- DATA FOR PROCESSING -
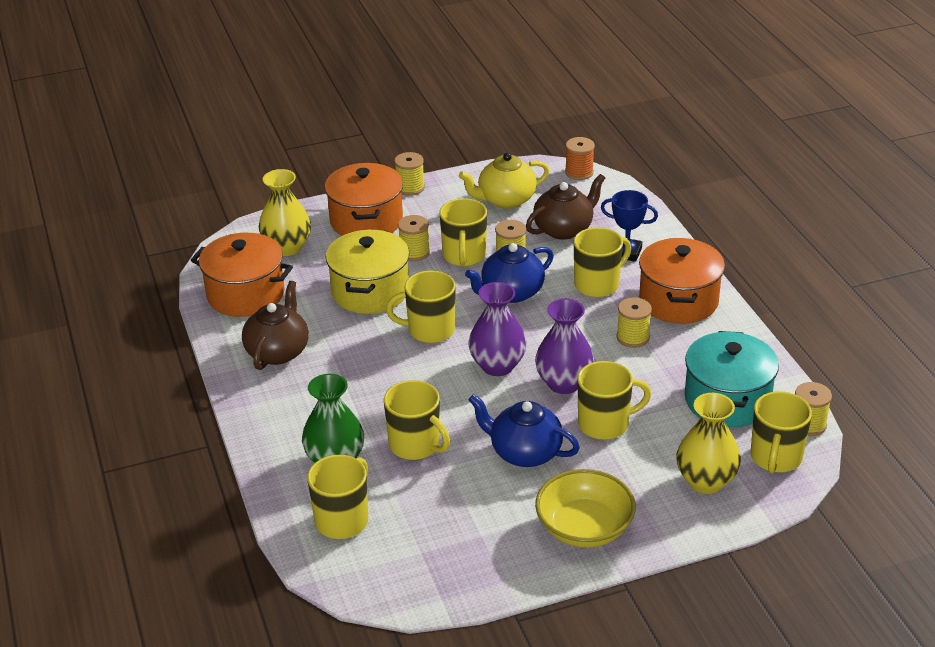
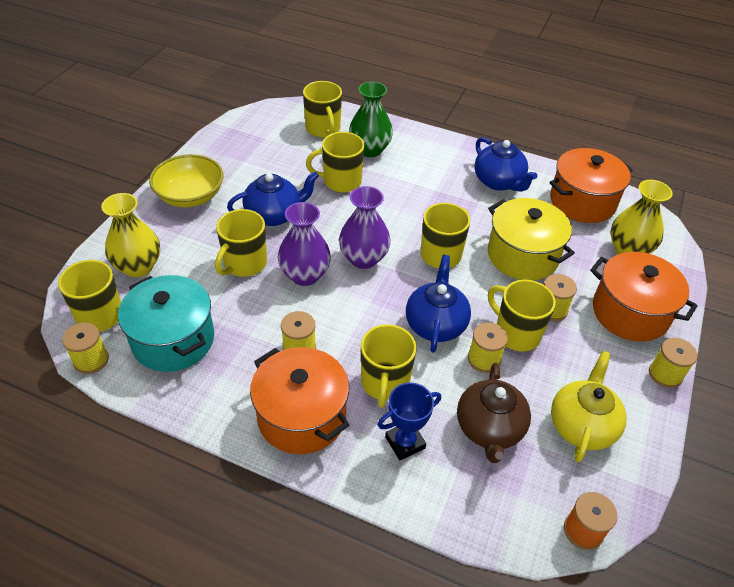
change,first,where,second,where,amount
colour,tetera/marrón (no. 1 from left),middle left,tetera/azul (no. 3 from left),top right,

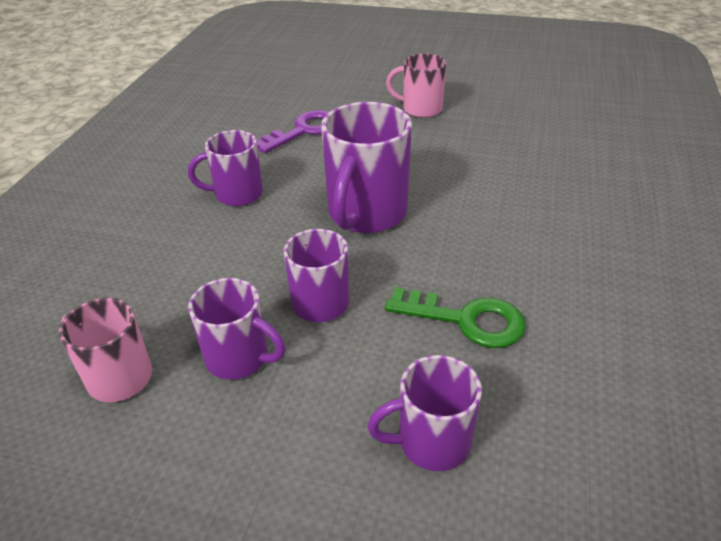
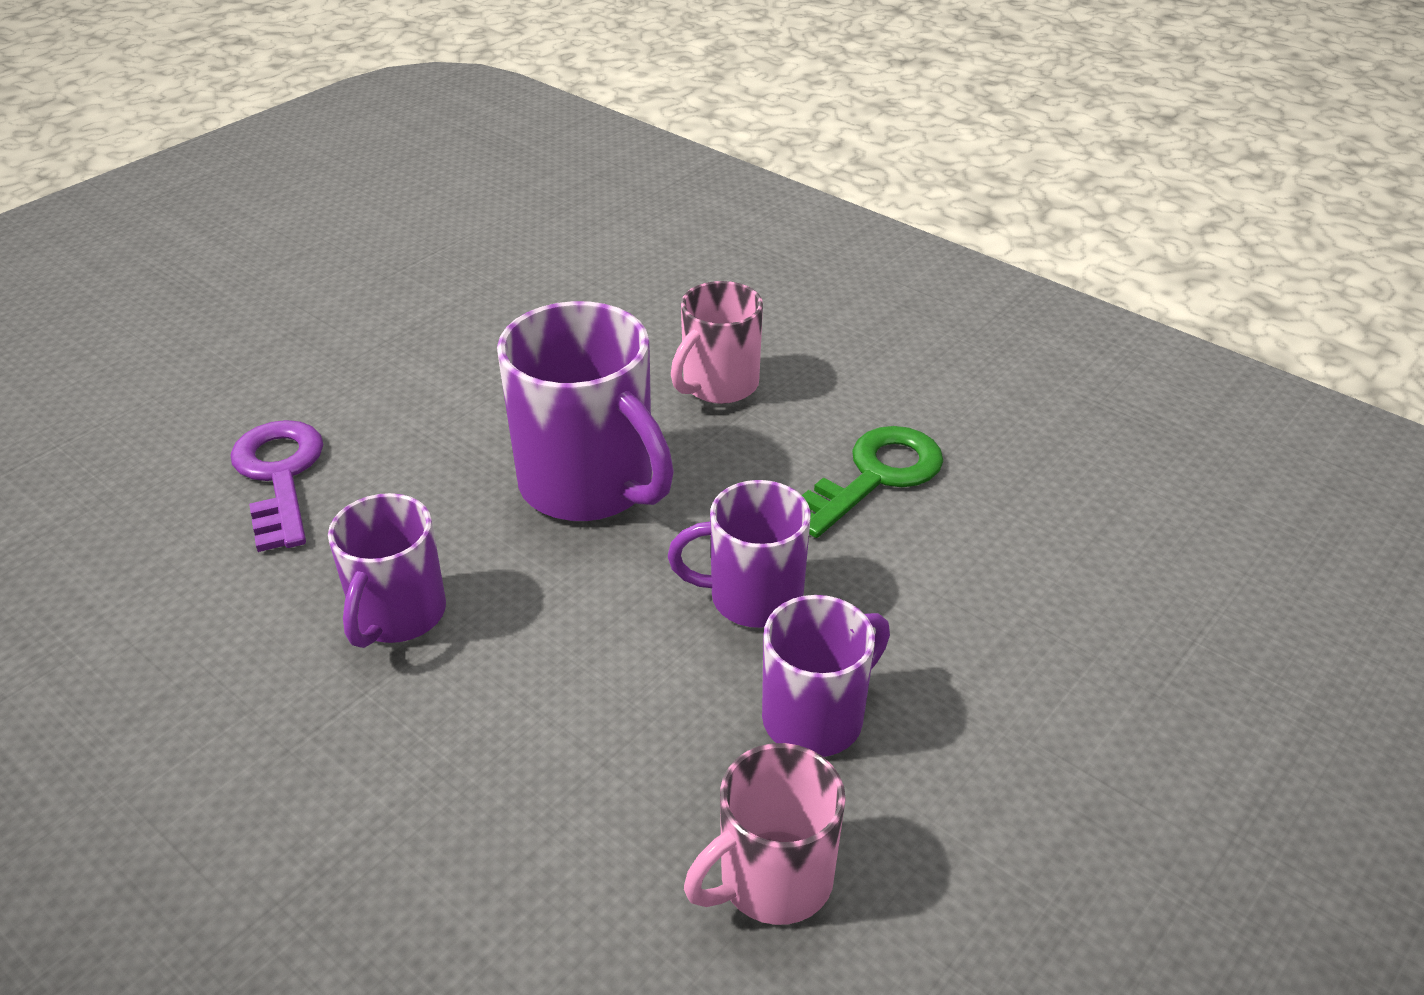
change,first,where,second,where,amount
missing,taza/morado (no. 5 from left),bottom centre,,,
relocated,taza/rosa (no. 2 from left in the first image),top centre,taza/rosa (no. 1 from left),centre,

- TASK ITEM -
Could you reproduce the data above exactly, without its pictures?

- ANSWER TO THIS TASK -
change,first,where,second,where,amount
colour,tetera/marrón (no. 1 from left),middle left,tetera/azul (no. 3 from left),top right,

change,first,where,second,where,amount
missing,taza/morado (no. 5 from left),bottom centre,,,
relocated,taza/rosa (no. 2 from left in the first image),top centre,taza/rosa (no. 1 from left),centre,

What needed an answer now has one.